Shape scene image sequences:
####################

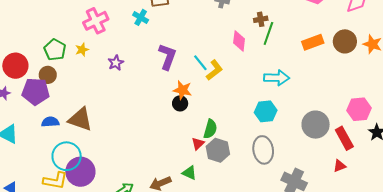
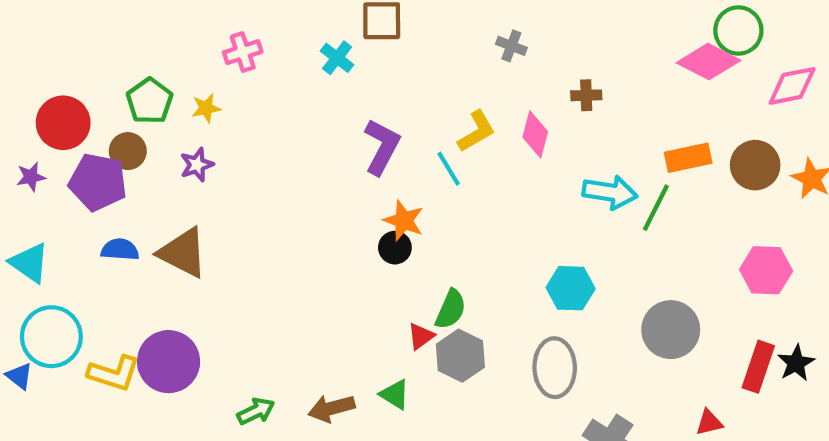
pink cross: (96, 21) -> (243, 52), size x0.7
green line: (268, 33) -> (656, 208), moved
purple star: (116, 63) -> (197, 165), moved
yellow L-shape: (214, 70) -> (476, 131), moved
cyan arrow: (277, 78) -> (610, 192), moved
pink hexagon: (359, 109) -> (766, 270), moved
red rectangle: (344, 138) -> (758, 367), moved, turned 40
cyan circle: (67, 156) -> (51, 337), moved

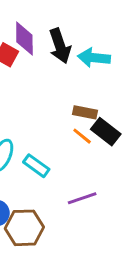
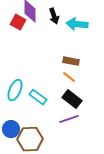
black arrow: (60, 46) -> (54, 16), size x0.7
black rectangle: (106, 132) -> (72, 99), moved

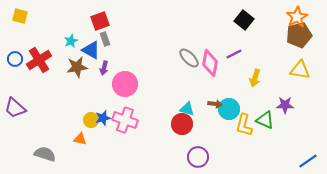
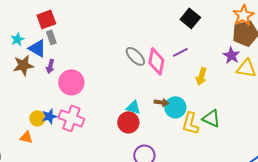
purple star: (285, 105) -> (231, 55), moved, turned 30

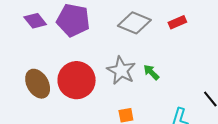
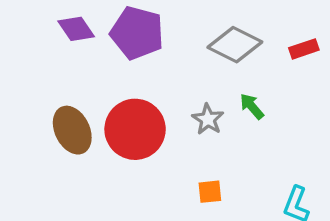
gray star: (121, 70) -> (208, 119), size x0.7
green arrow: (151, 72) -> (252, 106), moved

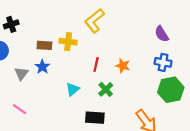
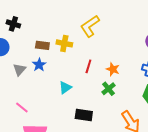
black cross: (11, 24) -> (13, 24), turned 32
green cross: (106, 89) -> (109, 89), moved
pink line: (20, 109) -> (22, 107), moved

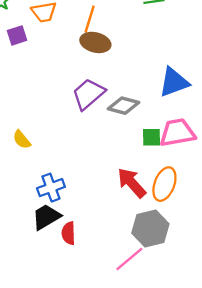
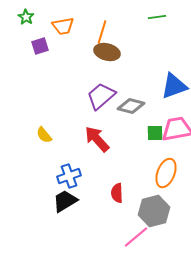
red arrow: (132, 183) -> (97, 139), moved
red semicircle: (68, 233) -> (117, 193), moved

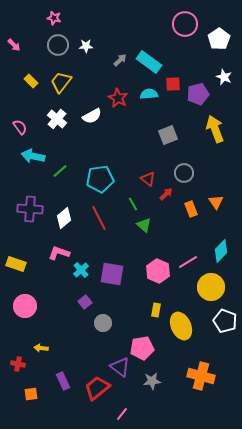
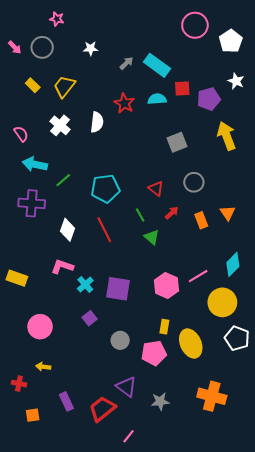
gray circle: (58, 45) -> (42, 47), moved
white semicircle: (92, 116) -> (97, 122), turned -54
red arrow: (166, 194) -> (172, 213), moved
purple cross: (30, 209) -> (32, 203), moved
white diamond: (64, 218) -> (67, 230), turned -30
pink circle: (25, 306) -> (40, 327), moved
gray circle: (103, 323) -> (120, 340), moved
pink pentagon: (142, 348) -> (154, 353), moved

####################

● Exercise
Reproduce each entry above word for word. Pictures are not part of the copy.

● Exercise output
pink cross: (96, 21) -> (243, 52), size x0.7
green line: (268, 33) -> (656, 208), moved
purple star: (116, 63) -> (197, 165), moved
yellow L-shape: (214, 70) -> (476, 131), moved
cyan arrow: (277, 78) -> (610, 192), moved
pink hexagon: (359, 109) -> (766, 270), moved
red rectangle: (344, 138) -> (758, 367), moved, turned 40
cyan circle: (67, 156) -> (51, 337), moved

black arrow: (60, 46) -> (54, 16), size x0.7
black rectangle: (106, 132) -> (72, 99), moved

purple star: (285, 105) -> (231, 55), moved, turned 30

gray star: (121, 70) -> (208, 119), size x0.7
green arrow: (151, 72) -> (252, 106), moved

black cross: (11, 24) -> (13, 24), turned 32
green cross: (106, 89) -> (109, 89), moved
pink line: (20, 109) -> (22, 107), moved

red arrow: (132, 183) -> (97, 139), moved
red semicircle: (68, 233) -> (117, 193), moved

gray circle: (58, 45) -> (42, 47), moved
white semicircle: (92, 116) -> (97, 122), turned -54
red arrow: (166, 194) -> (172, 213), moved
purple cross: (30, 209) -> (32, 203), moved
white diamond: (64, 218) -> (67, 230), turned -30
pink circle: (25, 306) -> (40, 327), moved
gray circle: (103, 323) -> (120, 340), moved
pink pentagon: (142, 348) -> (154, 353), moved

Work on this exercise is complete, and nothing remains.